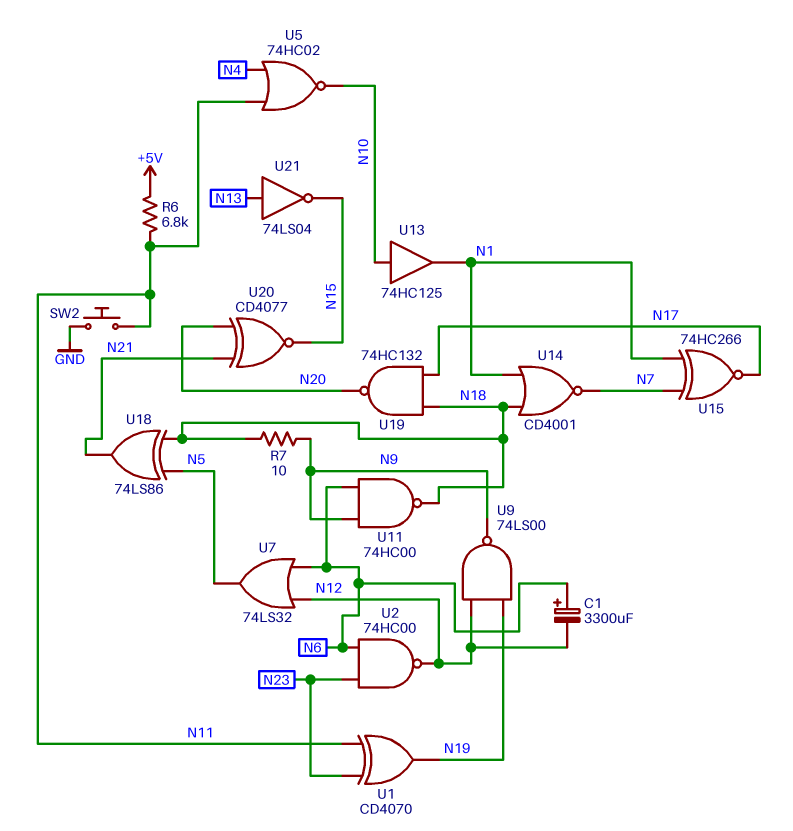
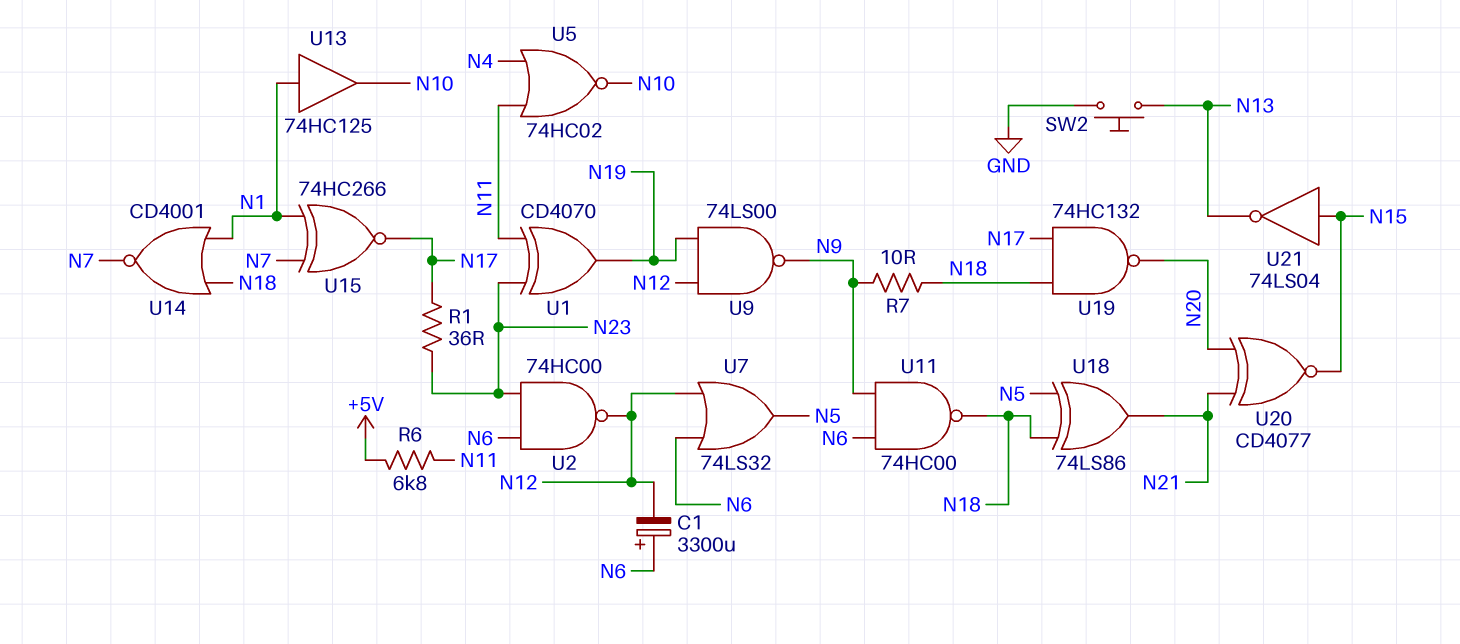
R1: none -> 36 (N17, N23)
SW2: button (GND, N11) -> button (GND, N13)
U13: buffer 74HC125 (in N10, out N1) -> buffer 74HC125 (in N1, out N10)
U21: NOT 74LS04 (in N13, out N15) -> NOT 74LS04 (in N15, out N13)

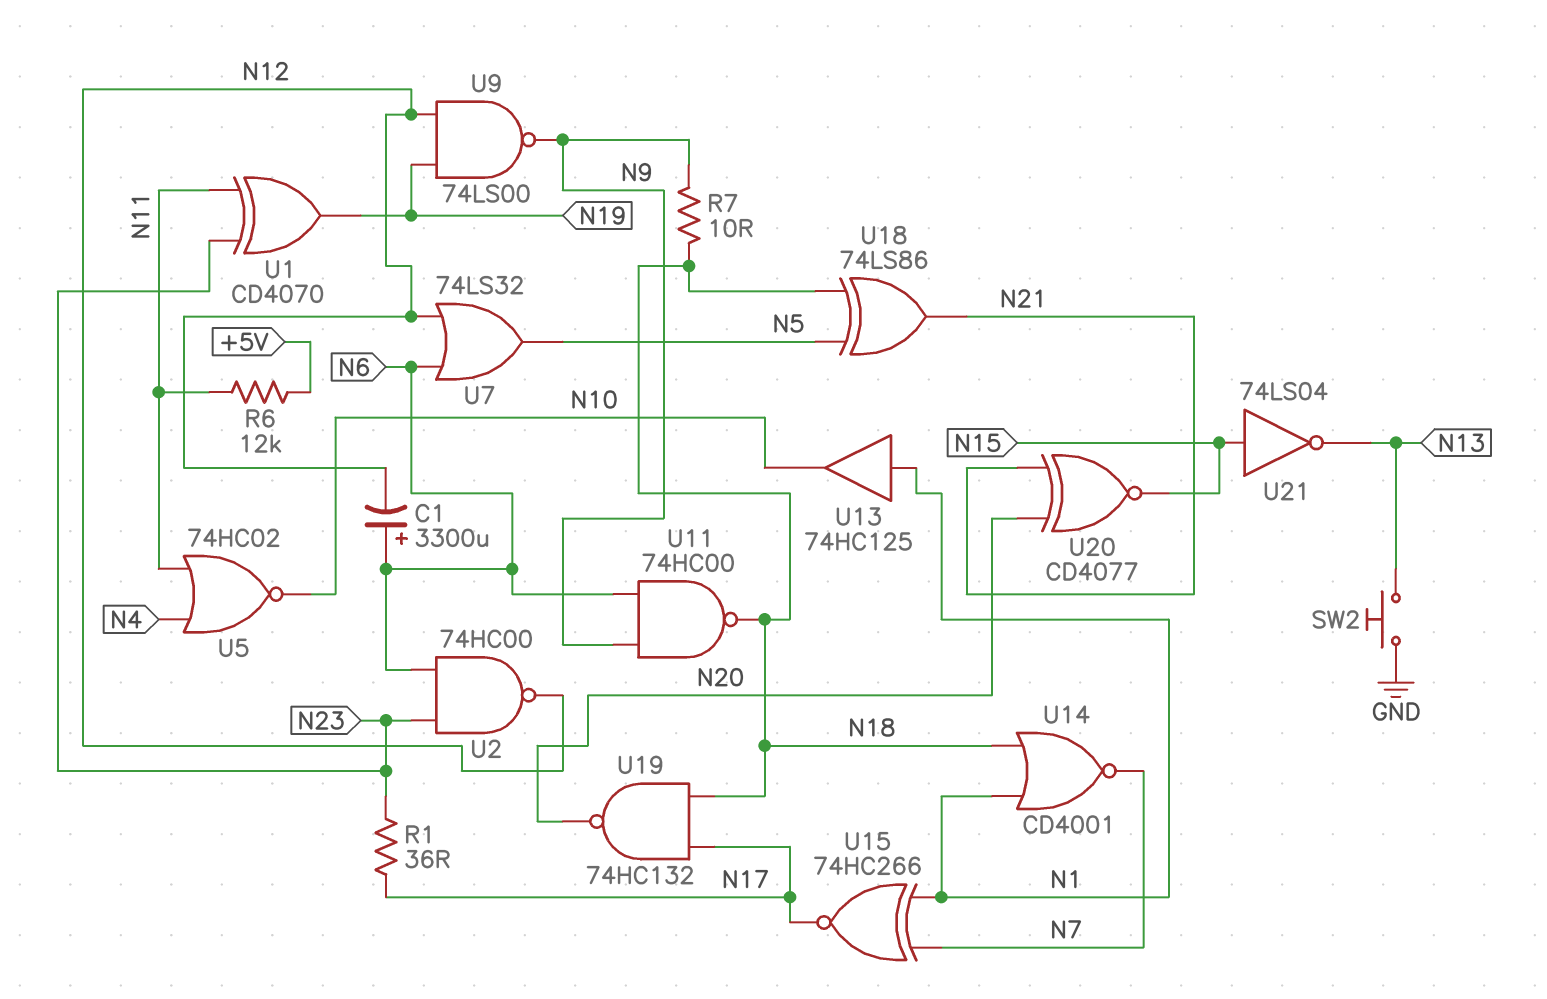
R6: 6.8k (+5V, N11) -> 12k (+5V, N11)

◆ **Exercise goal**:
The copy should match each line above exactly and contain no images.

◆ **Reply**:
R1: none -> 36 (N17, N23)
SW2: button (GND, N11) -> button (GND, N13)
U13: buffer 74HC125 (in N10, out N1) -> buffer 74HC125 (in N1, out N10)
U21: NOT 74LS04 (in N13, out N15) -> NOT 74LS04 (in N15, out N13)

R6: 6.8k (+5V, N11) -> 12k (+5V, N11)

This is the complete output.